EXERCISE DATA =>
--- START ---

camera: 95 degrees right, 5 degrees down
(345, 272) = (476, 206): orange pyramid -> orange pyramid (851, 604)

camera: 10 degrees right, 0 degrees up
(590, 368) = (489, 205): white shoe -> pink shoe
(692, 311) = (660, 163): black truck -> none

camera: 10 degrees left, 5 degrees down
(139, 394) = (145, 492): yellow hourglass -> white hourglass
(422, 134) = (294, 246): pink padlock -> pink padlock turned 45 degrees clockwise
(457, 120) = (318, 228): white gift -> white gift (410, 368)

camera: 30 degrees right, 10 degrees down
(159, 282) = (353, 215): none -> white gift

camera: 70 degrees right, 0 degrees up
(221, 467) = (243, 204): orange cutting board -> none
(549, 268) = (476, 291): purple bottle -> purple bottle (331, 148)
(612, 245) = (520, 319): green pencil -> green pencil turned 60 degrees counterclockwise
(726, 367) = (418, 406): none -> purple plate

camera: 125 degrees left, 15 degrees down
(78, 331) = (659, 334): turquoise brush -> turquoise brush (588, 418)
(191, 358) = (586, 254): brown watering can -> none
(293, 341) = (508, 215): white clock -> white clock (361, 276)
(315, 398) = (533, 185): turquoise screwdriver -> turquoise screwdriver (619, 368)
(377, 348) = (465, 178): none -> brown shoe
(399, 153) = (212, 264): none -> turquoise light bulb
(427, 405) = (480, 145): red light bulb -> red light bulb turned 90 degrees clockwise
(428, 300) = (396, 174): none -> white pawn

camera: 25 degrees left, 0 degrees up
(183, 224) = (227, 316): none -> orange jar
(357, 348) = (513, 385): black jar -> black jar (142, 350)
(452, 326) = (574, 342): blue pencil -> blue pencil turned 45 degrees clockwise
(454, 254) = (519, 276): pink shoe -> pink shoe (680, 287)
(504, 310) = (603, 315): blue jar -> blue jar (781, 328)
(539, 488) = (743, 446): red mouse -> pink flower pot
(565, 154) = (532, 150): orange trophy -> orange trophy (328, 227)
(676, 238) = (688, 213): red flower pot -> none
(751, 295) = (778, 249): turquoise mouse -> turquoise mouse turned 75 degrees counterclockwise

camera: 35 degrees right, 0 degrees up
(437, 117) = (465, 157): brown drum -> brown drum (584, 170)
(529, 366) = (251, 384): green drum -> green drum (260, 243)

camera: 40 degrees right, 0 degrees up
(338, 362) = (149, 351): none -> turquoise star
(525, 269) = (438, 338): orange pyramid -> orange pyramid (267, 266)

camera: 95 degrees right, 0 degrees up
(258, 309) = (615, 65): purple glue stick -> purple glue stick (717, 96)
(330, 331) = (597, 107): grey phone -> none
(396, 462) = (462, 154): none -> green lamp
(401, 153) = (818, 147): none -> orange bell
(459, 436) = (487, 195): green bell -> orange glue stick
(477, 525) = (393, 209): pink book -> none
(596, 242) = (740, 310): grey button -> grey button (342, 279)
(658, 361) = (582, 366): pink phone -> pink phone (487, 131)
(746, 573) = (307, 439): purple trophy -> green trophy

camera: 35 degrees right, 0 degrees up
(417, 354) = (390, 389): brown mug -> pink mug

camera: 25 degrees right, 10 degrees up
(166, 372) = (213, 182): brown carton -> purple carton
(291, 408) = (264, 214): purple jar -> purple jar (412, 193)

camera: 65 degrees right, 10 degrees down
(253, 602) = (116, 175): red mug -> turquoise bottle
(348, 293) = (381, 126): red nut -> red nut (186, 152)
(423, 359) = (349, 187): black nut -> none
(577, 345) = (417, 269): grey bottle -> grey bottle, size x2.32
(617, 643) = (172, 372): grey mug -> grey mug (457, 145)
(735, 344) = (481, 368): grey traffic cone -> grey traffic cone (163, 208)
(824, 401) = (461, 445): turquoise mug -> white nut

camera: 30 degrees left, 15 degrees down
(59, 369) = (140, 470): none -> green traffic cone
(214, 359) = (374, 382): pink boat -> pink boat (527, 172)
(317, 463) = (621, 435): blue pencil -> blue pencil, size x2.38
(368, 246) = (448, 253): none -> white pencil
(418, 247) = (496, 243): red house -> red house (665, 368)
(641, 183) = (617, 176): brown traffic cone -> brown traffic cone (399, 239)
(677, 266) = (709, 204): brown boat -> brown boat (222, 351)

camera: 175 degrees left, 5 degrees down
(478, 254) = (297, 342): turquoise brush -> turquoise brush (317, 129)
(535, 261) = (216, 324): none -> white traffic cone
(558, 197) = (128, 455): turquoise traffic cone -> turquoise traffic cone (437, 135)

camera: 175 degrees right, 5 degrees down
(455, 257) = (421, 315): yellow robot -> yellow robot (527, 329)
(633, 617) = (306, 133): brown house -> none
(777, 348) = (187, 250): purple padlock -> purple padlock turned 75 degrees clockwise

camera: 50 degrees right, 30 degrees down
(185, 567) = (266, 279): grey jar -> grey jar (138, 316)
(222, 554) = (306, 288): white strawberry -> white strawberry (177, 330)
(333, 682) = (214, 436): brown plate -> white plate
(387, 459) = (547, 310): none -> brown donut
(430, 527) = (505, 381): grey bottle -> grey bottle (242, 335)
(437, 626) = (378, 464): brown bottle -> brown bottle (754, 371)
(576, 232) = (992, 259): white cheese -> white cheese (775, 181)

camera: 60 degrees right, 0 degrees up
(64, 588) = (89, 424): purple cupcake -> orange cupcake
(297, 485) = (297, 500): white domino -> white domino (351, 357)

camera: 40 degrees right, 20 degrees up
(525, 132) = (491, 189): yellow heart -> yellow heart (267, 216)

--- END ---

TASK => Every record above needs to be restated exactly.

TASK RESPONSE =>
camera: 95 degrees right, 5 degrees down
(345, 272) = (476, 206): orange pyramid -> orange pyramid (851, 604)

camera: 10 degrees right, 0 degrees up
(590, 368) = (489, 205): white shoe -> pink shoe
(692, 311) = (660, 163): black truck -> none

camera: 10 degrees left, 5 degrees down
(139, 394) = (145, 492): yellow hourglass -> white hourglass
(422, 134) = (294, 246): pink padlock -> pink padlock turned 45 degrees clockwise
(457, 120) = (318, 228): white gift -> white gift (410, 368)

camera: 30 degrees right, 10 degrees down
(159, 282) = (353, 215): none -> white gift

camera: 70 degrees right, 0 degrees up
(221, 467) = (243, 204): orange cutting board -> none
(549, 268) = (476, 291): purple bottle -> purple bottle (331, 148)
(612, 245) = (520, 319): green pencil -> green pencil turned 60 degrees counterclockwise
(726, 367) = (418, 406): none -> purple plate

camera: 125 degrees left, 15 degrees down
(78, 331) = (659, 334): turquoise brush -> turquoise brush (588, 418)
(191, 358) = (586, 254): brown watering can -> none
(293, 341) = (508, 215): white clock -> white clock (361, 276)
(315, 398) = (533, 185): turquoise screwdriver -> turquoise screwdriver (619, 368)
(377, 348) = (465, 178): none -> brown shoe
(399, 153) = (212, 264): none -> turquoise light bulb
(427, 405) = (480, 145): red light bulb -> red light bulb turned 90 degrees clockwise
(428, 300) = (396, 174): none -> white pawn

camera: 25 degrees left, 0 degrees up
(183, 224) = (227, 316): none -> orange jar
(357, 348) = (513, 385): black jar -> black jar (142, 350)
(452, 326) = (574, 342): blue pencil -> blue pencil turned 45 degrees clockwise
(454, 254) = (519, 276): pink shoe -> pink shoe (680, 287)
(504, 310) = (603, 315): blue jar -> blue jar (781, 328)
(539, 488) = (743, 446): red mouse -> pink flower pot
(565, 154) = (532, 150): orange trophy -> orange trophy (328, 227)
(676, 238) = (688, 213): red flower pot -> none
(751, 295) = (778, 249): turquoise mouse -> turquoise mouse turned 75 degrees counterclockwise

camera: 35 degrees right, 0 degrees up
(437, 117) = (465, 157): brown drum -> brown drum (584, 170)
(529, 366) = (251, 384): green drum -> green drum (260, 243)

camera: 40 degrees right, 0 degrees up
(338, 362) = (149, 351): none -> turquoise star
(525, 269) = (438, 338): orange pyramid -> orange pyramid (267, 266)

camera: 95 degrees right, 0 degrees up
(258, 309) = (615, 65): purple glue stick -> purple glue stick (717, 96)
(330, 331) = (597, 107): grey phone -> none
(396, 462) = (462, 154): none -> green lamp
(401, 153) = (818, 147): none -> orange bell
(459, 436) = (487, 195): green bell -> orange glue stick
(477, 525) = (393, 209): pink book -> none
(596, 242) = (740, 310): grey button -> grey button (342, 279)
(658, 361) = (582, 366): pink phone -> pink phone (487, 131)
(746, 573) = (307, 439): purple trophy -> green trophy

camera: 35 degrees right, 0 degrees up
(417, 354) = (390, 389): brown mug -> pink mug

camera: 25 degrees right, 10 degrees up
(166, 372) = (213, 182): brown carton -> purple carton
(291, 408) = (264, 214): purple jar -> purple jar (412, 193)

camera: 65 degrees right, 10 degrees down
(253, 602) = (116, 175): red mug -> turquoise bottle
(348, 293) = (381, 126): red nut -> red nut (186, 152)
(423, 359) = (349, 187): black nut -> none
(577, 345) = (417, 269): grey bottle -> grey bottle, size x2.32
(617, 643) = (172, 372): grey mug -> grey mug (457, 145)
(735, 344) = (481, 368): grey traffic cone -> grey traffic cone (163, 208)
(824, 401) = (461, 445): turquoise mug -> white nut

camera: 30 degrees left, 15 degrees down
(59, 369) = (140, 470): none -> green traffic cone
(214, 359) = (374, 382): pink boat -> pink boat (527, 172)
(317, 463) = (621, 435): blue pencil -> blue pencil, size x2.38
(368, 246) = (448, 253): none -> white pencil
(418, 247) = (496, 243): red house -> red house (665, 368)
(641, 183) = (617, 176): brown traffic cone -> brown traffic cone (399, 239)
(677, 266) = (709, 204): brown boat -> brown boat (222, 351)

camera: 175 degrees left, 5 degrees down
(478, 254) = (297, 342): turquoise brush -> turquoise brush (317, 129)
(535, 261) = (216, 324): none -> white traffic cone
(558, 197) = (128, 455): turquoise traffic cone -> turquoise traffic cone (437, 135)

camera: 175 degrees right, 5 degrees down
(455, 257) = (421, 315): yellow robot -> yellow robot (527, 329)
(633, 617) = (306, 133): brown house -> none
(777, 348) = (187, 250): purple padlock -> purple padlock turned 75 degrees clockwise

camera: 50 degrees right, 30 degrees down
(185, 567) = (266, 279): grey jar -> grey jar (138, 316)
(222, 554) = (306, 288): white strawberry -> white strawberry (177, 330)
(333, 682) = (214, 436): brown plate -> white plate
(387, 459) = (547, 310): none -> brown donut
(430, 527) = (505, 381): grey bottle -> grey bottle (242, 335)
(437, 626) = (378, 464): brown bottle -> brown bottle (754, 371)
(576, 232) = (992, 259): white cheese -> white cheese (775, 181)

camera: 60 degrees right, 0 degrees up
(64, 588) = (89, 424): purple cupcake -> orange cupcake
(297, 485) = (297, 500): white domino -> white domino (351, 357)

camera: 40 degrees right, 20 degrees up
(525, 132) = (491, 189): yellow heart -> yellow heart (267, 216)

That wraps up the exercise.